*What you will do*: Copy out the data exactly, leaving the pictures behind.

[Extracted records]
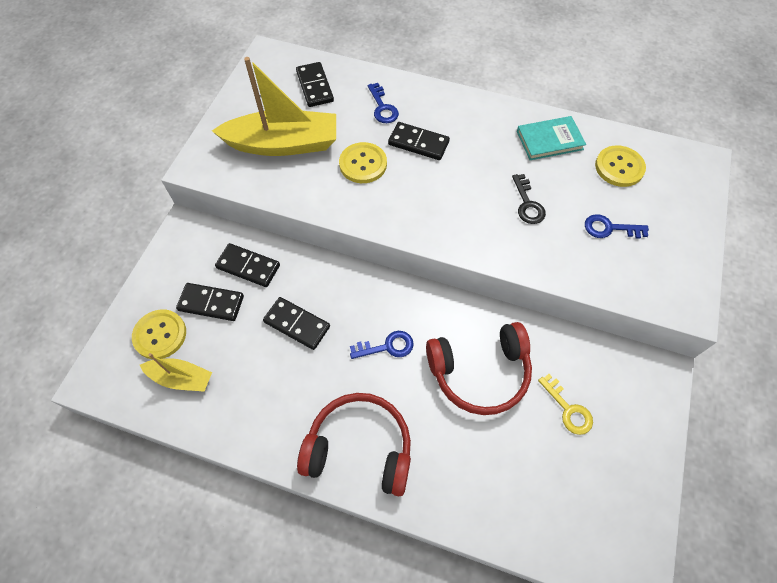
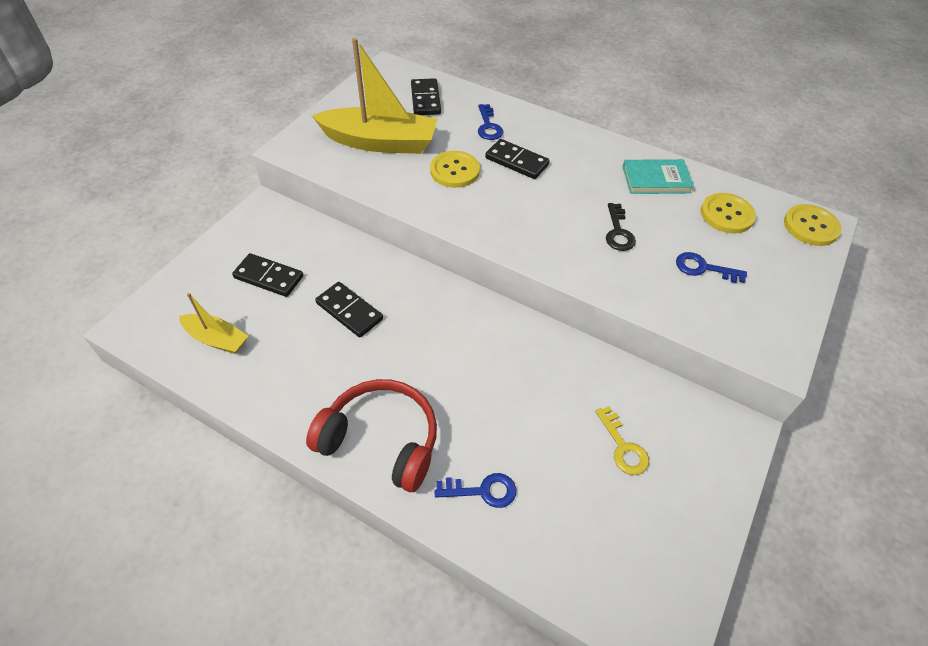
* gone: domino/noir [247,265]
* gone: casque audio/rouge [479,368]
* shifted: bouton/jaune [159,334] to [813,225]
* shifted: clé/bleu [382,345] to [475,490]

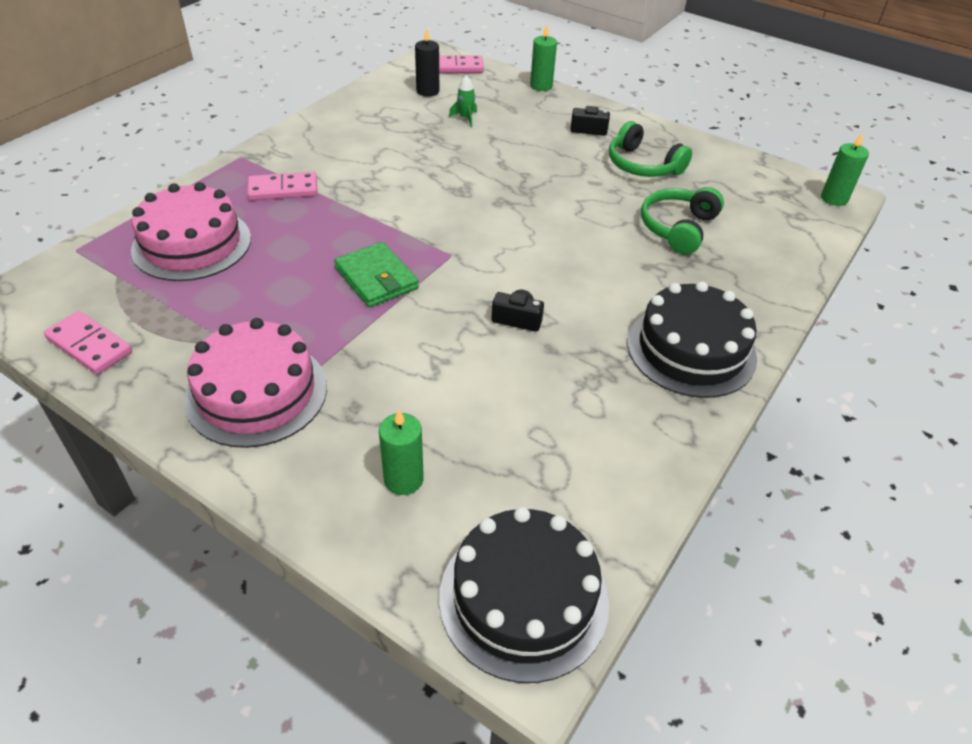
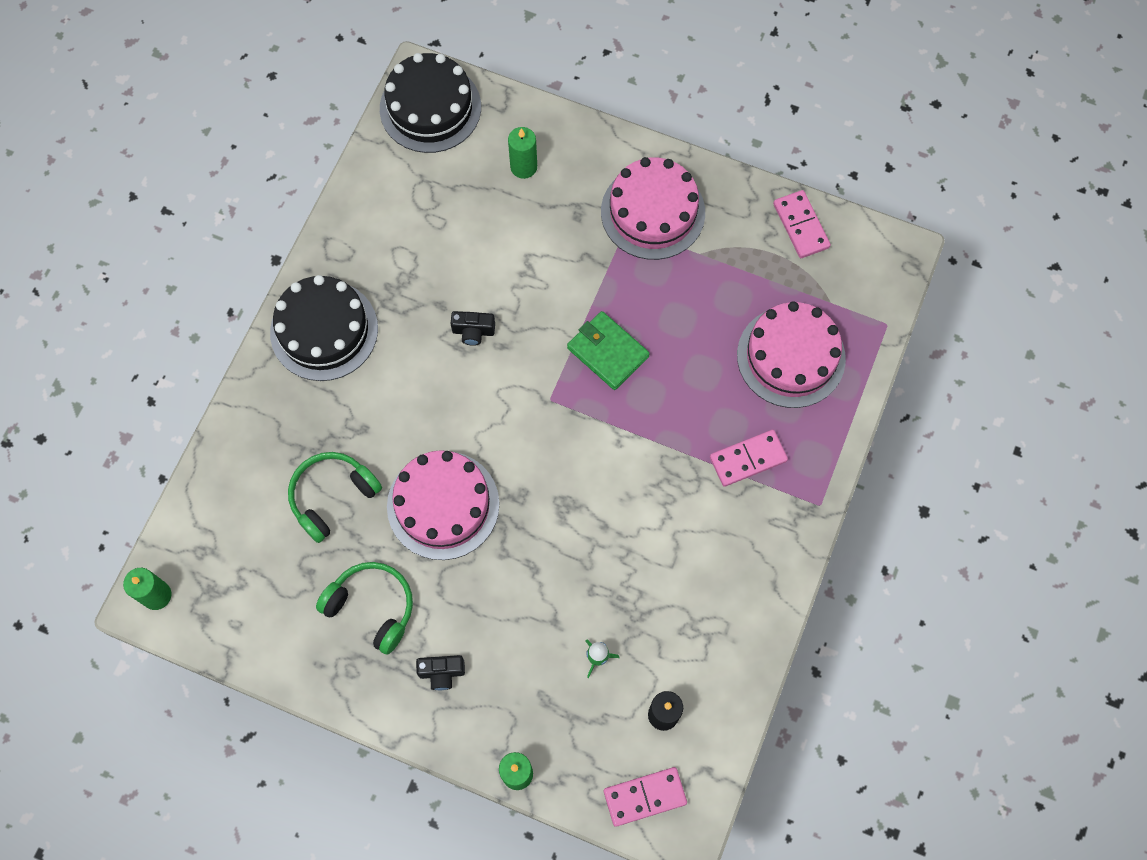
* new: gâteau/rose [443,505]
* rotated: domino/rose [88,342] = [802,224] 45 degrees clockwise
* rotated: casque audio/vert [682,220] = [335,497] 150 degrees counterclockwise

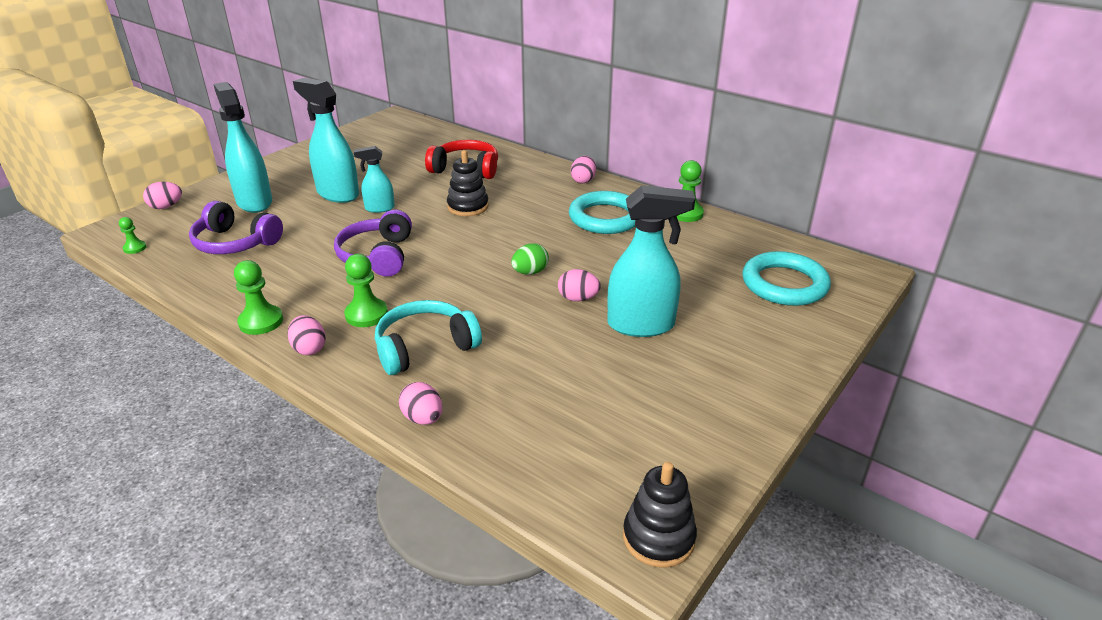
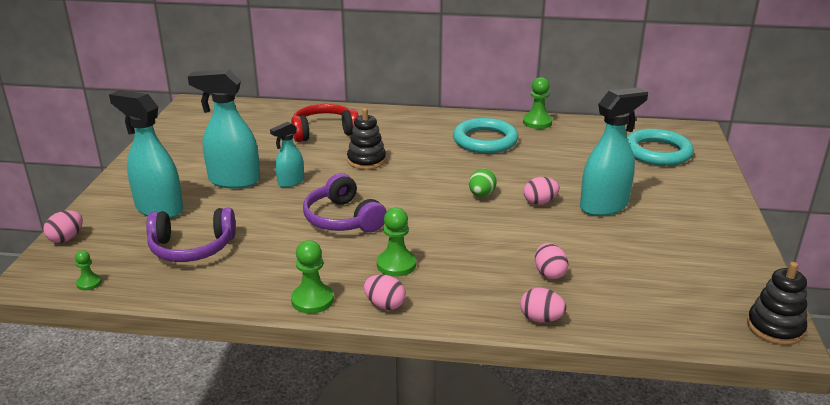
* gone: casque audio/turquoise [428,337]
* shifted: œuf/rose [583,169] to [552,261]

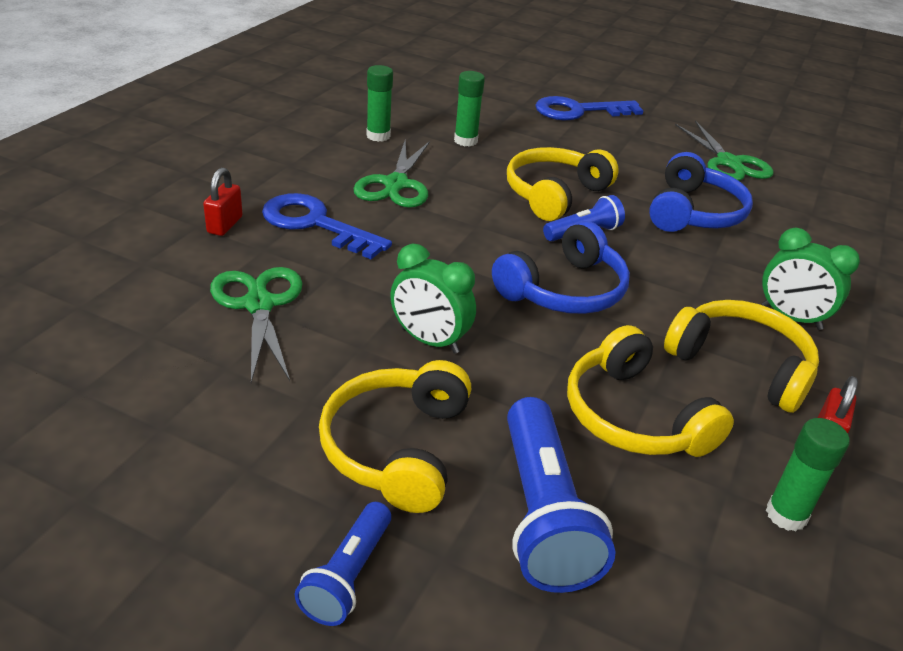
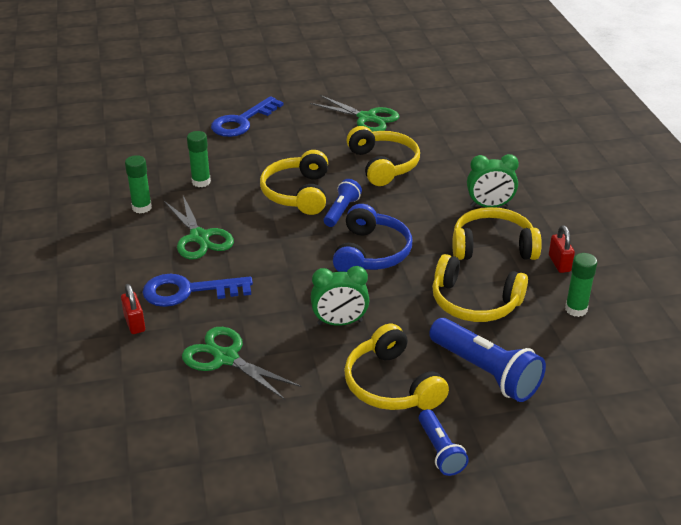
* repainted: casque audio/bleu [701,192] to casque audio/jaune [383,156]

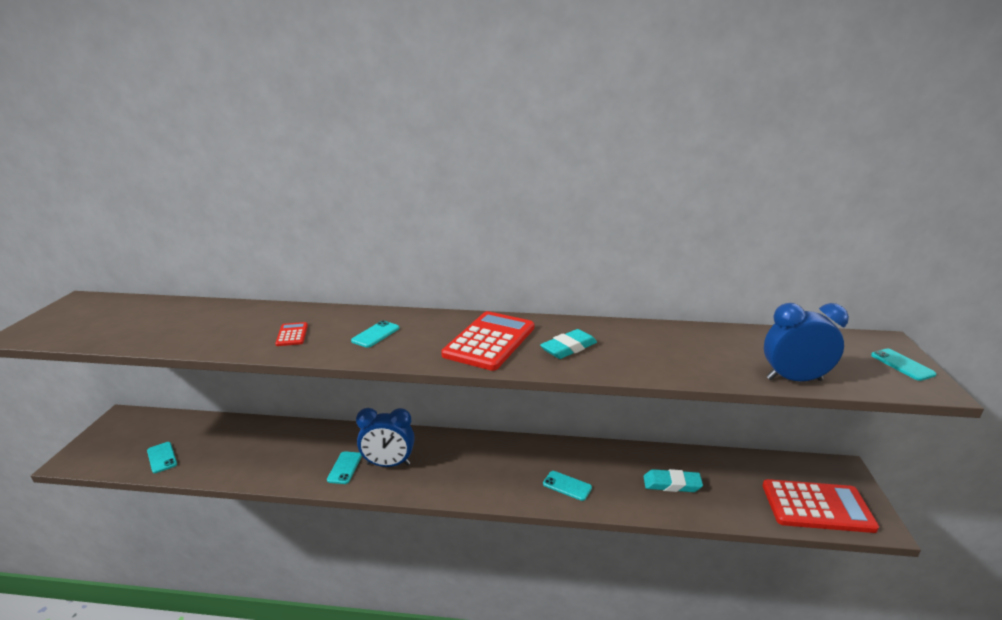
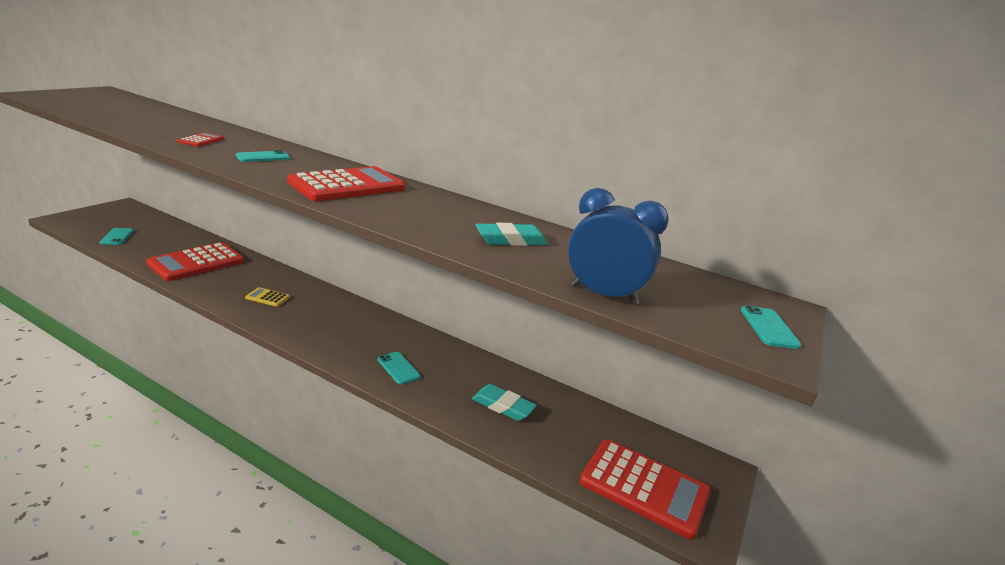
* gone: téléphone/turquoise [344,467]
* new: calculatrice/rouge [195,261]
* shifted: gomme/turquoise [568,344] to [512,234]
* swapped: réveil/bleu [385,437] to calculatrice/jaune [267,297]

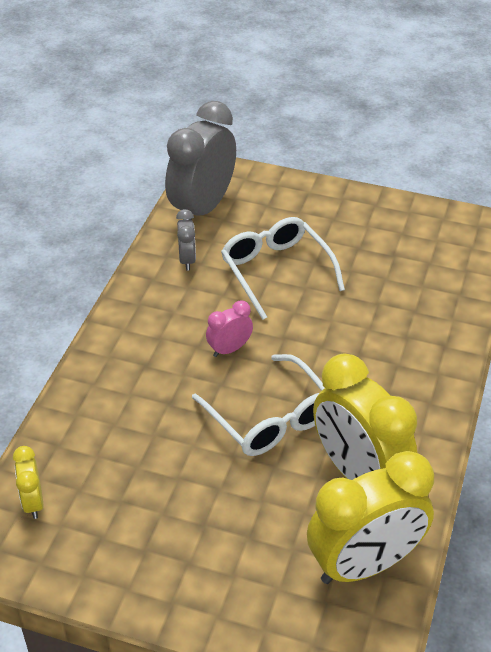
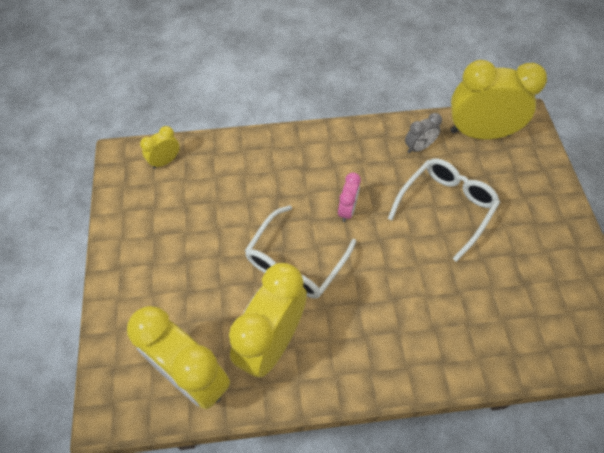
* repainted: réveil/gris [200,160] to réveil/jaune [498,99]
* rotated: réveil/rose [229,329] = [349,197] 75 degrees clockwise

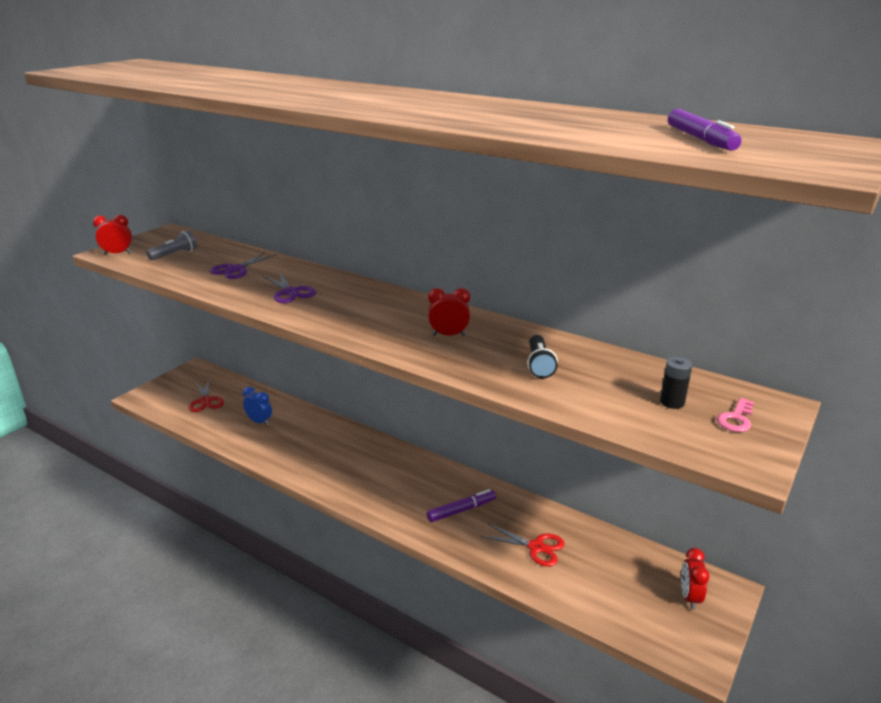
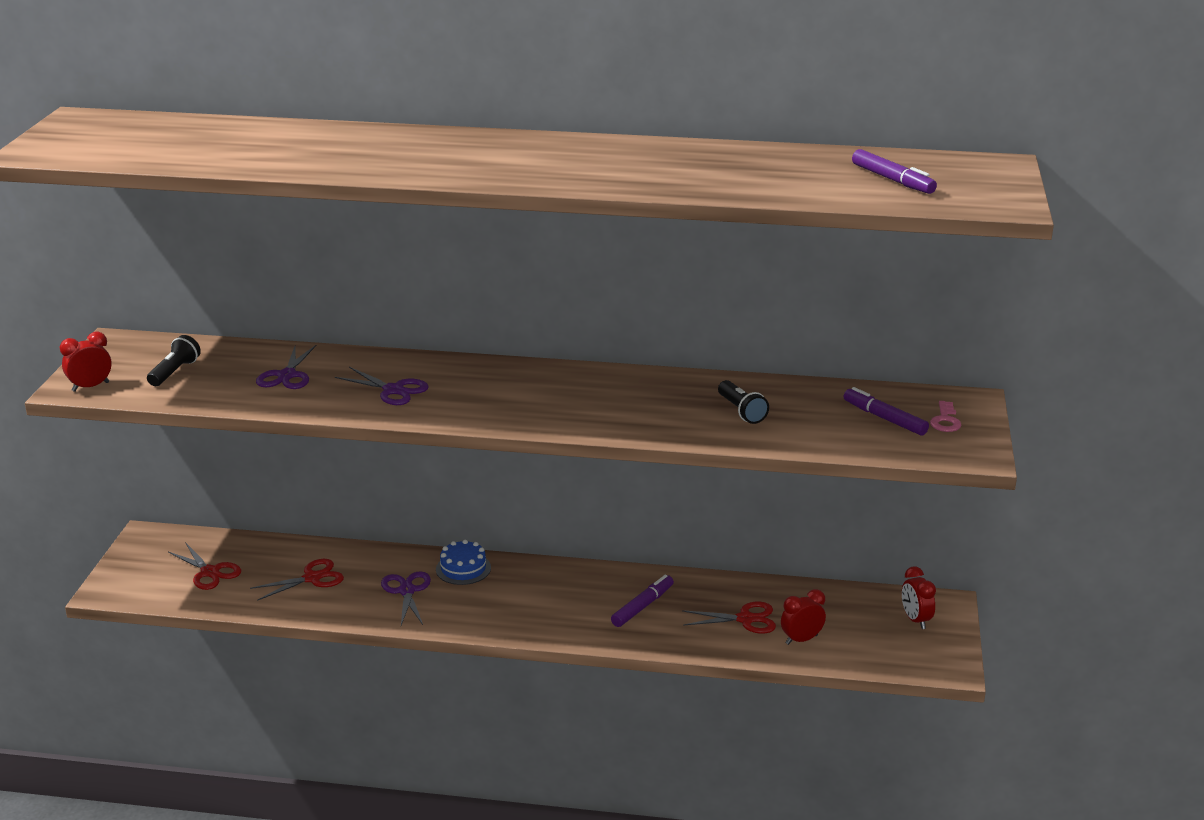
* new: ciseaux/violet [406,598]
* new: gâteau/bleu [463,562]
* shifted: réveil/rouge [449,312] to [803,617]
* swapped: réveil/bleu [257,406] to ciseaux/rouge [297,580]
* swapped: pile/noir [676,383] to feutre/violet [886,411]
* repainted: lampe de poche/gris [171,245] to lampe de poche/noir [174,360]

*Answer for this exercise*:
* gone: domino/noir [247,265]
* gone: casque audio/rouge [479,368]
* shifted: bouton/jaune [159,334] to [813,225]
* shifted: clé/bleu [382,345] to [475,490]

* new: gâteau/rose [443,505]
* rotated: domino/rose [88,342] = [802,224] 45 degrees clockwise
* rotated: casque audio/vert [682,220] = [335,497] 150 degrees counterclockwise

* gone: casque audio/turquoise [428,337]
* shifted: œuf/rose [583,169] to [552,261]

* repainted: casque audio/bleu [701,192] to casque audio/jaune [383,156]

* gone: téléphone/turquoise [344,467]
* new: calculatrice/rouge [195,261]
* shifted: gomme/turquoise [568,344] to [512,234]
* swapped: réveil/bleu [385,437] to calculatrice/jaune [267,297]

* repainted: réveil/gris [200,160] to réveil/jaune [498,99]
* rotated: réveil/rose [229,329] = [349,197] 75 degrees clockwise

* new: ciseaux/violet [406,598]
* new: gâteau/bleu [463,562]
* shifted: réveil/rouge [449,312] to [803,617]
* swapped: réveil/bleu [257,406] to ciseaux/rouge [297,580]
* swapped: pile/noir [676,383] to feutre/violet [886,411]
* repainted: lampe de poche/gris [171,245] to lampe de poche/noir [174,360]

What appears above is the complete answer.